DESCRIPTION OF THE TASK
Write each line again exactly as it is, from the opening line of the records below through the one containing "in_first: [836, 456, 932, 542]", and add nothing.

[Object tracking records]
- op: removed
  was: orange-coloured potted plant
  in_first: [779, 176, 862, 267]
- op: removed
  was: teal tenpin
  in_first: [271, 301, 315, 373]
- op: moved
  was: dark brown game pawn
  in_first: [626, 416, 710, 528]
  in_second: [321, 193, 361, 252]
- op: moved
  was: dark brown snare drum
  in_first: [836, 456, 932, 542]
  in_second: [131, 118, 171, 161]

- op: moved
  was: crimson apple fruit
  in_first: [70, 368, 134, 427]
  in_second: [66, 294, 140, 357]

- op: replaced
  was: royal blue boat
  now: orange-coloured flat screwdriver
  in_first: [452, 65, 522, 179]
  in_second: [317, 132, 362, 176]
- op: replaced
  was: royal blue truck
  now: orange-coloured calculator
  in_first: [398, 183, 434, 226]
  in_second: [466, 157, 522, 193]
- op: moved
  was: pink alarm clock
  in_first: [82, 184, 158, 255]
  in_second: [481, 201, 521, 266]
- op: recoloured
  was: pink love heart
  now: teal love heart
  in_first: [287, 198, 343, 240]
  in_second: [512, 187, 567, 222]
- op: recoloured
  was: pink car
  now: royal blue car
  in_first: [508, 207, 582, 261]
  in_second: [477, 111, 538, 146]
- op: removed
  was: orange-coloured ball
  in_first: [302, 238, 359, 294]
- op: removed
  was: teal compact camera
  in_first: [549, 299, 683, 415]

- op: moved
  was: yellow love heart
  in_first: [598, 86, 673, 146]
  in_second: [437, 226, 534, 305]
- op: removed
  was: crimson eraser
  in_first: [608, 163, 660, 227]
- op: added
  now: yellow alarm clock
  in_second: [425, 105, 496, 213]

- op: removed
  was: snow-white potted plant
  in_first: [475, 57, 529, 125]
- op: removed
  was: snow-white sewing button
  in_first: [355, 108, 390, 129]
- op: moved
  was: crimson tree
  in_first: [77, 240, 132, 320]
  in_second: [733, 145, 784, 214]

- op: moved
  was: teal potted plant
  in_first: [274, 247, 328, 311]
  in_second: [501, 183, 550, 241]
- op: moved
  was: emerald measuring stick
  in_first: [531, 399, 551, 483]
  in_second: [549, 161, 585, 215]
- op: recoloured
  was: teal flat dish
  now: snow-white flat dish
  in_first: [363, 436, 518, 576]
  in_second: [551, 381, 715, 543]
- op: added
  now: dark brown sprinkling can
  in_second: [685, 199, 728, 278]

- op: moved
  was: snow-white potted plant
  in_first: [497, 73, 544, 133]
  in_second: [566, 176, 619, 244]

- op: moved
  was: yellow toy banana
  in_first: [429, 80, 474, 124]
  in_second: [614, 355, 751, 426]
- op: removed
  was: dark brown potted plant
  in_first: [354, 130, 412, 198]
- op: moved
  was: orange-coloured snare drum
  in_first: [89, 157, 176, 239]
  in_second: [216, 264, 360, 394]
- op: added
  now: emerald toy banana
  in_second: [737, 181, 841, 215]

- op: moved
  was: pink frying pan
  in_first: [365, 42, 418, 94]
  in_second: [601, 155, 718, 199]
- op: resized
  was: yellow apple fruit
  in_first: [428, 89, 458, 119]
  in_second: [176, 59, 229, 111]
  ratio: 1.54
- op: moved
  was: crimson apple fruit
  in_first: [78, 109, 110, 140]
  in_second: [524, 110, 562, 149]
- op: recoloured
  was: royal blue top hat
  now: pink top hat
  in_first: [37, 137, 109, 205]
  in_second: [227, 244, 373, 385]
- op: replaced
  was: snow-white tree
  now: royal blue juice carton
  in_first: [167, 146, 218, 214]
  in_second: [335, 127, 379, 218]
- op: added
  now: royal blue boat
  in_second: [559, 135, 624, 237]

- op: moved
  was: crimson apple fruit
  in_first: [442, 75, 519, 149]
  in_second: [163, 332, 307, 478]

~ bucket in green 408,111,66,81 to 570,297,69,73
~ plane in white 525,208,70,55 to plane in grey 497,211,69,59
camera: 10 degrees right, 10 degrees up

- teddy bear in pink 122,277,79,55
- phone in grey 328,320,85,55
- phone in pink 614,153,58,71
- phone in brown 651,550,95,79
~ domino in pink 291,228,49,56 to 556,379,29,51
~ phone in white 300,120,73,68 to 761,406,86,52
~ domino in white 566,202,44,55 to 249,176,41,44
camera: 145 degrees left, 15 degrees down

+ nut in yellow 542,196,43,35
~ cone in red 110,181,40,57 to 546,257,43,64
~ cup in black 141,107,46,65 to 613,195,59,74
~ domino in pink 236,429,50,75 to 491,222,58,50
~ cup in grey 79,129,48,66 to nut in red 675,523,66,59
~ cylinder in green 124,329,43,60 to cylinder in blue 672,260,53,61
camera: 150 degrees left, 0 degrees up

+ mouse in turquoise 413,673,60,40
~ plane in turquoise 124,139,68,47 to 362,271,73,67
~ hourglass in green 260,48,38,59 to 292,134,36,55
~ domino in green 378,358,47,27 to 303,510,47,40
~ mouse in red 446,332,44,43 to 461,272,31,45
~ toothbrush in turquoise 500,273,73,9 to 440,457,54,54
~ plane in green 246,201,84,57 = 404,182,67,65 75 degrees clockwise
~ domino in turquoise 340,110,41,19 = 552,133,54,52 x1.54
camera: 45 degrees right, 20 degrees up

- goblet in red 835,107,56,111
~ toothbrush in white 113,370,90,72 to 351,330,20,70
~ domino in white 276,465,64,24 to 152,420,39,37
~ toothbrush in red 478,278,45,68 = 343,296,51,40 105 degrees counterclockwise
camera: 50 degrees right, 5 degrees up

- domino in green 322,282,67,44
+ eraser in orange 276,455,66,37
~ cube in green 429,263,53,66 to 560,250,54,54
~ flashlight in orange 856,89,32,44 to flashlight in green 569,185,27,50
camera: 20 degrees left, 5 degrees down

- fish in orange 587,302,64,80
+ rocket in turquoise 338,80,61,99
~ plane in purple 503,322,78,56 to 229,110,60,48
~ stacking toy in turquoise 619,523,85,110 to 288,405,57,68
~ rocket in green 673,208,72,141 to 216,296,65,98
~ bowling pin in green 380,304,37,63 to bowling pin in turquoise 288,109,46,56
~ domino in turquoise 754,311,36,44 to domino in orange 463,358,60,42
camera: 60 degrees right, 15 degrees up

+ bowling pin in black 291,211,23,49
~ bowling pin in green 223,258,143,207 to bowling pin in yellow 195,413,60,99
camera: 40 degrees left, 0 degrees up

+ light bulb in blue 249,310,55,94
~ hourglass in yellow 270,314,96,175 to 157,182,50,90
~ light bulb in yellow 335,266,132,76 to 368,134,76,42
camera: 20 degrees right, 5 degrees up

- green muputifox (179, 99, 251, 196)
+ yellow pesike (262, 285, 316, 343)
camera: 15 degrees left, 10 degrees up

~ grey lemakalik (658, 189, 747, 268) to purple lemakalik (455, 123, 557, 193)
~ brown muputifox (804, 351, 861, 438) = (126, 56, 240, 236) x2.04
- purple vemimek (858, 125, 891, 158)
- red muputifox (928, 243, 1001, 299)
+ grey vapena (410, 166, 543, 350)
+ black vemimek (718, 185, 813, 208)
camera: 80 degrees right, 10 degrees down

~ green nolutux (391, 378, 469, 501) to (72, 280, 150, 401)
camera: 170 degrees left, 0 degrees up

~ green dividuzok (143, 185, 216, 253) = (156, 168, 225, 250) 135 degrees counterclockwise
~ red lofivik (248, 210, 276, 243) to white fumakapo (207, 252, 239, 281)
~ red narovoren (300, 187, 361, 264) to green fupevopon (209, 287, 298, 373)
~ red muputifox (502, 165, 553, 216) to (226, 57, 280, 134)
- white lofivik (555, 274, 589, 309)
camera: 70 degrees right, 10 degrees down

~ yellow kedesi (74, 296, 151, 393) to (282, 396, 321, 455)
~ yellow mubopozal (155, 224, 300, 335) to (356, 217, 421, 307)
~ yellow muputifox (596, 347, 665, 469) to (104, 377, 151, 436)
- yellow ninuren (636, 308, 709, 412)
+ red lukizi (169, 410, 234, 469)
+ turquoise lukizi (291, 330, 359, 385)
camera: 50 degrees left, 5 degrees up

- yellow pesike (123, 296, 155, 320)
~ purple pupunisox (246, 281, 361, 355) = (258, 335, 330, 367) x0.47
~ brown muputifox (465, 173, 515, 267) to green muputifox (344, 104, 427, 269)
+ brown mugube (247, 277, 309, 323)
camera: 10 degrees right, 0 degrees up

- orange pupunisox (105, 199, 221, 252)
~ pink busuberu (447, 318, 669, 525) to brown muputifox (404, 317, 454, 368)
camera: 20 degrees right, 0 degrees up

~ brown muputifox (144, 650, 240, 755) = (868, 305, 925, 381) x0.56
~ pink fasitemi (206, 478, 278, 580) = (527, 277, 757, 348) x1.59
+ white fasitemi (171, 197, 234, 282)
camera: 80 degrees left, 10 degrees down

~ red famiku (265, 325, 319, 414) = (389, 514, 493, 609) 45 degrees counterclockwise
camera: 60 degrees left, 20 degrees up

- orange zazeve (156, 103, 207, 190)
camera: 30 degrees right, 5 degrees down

WRITTEN REPLY
- op: removed
  was: orange-coloured potted plant
  in_first: [779, 176, 862, 267]
- op: removed
  was: teal tenpin
  in_first: [271, 301, 315, 373]
- op: moved
  was: dark brown game pawn
  in_first: [626, 416, 710, 528]
  in_second: [321, 193, 361, 252]
- op: moved
  was: dark brown snare drum
  in_first: [836, 456, 932, 542]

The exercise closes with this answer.